YOUR INSTRUCTIONS
Which lines in the items below contain the string "major"? Return each such line in full.
········
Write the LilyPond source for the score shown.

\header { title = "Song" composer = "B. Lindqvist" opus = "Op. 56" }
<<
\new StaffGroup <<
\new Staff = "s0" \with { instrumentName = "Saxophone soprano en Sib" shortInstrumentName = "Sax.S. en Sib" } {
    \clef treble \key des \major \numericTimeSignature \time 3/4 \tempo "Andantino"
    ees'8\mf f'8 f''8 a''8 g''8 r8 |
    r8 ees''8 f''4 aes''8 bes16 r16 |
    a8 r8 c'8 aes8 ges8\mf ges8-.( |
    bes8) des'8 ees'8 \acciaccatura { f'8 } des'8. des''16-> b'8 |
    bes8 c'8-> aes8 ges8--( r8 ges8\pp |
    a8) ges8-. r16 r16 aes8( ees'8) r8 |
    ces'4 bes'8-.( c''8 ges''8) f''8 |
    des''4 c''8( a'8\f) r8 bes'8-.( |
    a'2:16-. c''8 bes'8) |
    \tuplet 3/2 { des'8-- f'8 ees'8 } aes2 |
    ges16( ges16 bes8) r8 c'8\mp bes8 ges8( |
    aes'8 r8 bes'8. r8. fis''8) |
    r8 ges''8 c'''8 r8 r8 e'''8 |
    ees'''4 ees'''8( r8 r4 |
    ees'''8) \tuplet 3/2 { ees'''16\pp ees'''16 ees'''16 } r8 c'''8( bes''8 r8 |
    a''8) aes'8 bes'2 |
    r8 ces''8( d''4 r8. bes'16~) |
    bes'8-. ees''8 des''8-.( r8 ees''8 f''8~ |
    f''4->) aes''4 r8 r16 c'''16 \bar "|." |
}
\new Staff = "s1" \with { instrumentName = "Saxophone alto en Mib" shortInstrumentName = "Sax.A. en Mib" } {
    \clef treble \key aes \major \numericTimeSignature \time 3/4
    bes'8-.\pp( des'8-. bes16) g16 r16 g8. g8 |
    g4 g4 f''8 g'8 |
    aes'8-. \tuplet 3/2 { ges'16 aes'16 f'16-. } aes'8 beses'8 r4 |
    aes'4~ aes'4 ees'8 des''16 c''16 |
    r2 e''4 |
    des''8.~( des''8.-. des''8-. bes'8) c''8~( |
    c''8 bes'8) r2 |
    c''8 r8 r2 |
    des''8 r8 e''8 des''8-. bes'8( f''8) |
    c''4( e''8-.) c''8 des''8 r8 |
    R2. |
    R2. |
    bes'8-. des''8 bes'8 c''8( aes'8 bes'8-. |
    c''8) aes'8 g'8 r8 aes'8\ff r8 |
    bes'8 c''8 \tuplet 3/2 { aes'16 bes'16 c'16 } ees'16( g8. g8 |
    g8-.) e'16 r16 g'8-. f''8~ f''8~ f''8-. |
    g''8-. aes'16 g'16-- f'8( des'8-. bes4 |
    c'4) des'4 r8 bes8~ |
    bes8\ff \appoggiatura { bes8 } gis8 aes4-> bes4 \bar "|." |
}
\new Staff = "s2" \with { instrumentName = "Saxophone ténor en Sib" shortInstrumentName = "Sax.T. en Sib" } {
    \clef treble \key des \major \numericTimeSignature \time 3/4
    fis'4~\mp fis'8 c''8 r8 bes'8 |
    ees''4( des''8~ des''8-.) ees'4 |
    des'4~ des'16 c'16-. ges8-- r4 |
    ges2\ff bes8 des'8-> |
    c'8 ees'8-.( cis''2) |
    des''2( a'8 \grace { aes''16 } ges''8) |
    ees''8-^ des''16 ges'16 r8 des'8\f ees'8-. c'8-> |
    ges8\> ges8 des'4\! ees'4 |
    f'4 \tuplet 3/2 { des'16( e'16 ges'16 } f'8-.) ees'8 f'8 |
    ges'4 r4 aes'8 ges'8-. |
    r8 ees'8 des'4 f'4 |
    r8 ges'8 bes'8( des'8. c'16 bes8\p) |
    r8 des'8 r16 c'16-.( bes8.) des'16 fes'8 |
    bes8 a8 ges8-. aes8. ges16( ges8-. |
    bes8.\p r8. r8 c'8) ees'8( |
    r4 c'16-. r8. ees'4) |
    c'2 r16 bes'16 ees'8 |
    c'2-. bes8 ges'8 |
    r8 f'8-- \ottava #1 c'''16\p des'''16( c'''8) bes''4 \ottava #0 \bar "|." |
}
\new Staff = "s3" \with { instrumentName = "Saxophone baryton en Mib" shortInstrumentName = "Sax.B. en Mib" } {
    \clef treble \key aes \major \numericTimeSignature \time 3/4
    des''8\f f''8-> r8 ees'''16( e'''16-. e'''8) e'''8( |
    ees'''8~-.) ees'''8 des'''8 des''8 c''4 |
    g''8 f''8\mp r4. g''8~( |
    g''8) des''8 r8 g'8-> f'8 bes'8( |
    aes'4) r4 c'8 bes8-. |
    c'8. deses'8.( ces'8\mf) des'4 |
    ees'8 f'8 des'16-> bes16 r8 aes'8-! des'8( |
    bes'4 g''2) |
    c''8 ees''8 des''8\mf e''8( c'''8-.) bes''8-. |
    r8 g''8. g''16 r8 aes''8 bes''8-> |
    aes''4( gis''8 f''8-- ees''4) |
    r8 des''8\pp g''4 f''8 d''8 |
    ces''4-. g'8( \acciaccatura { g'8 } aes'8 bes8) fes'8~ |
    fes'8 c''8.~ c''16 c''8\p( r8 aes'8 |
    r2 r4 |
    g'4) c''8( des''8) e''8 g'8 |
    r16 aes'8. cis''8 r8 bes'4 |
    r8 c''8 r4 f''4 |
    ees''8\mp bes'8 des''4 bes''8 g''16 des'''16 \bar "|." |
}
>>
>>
········
EXPECTED ANSWER
    \clef treble \key des \major \numericTimeSignature \time 3/4 \tempo "Andantino"
    \clef treble \key aes \major \numericTimeSignature \time 3/4
    \clef treble \key des \major \numericTimeSignature \time 3/4
    \clef treble \key aes \major \numericTimeSignature \time 3/4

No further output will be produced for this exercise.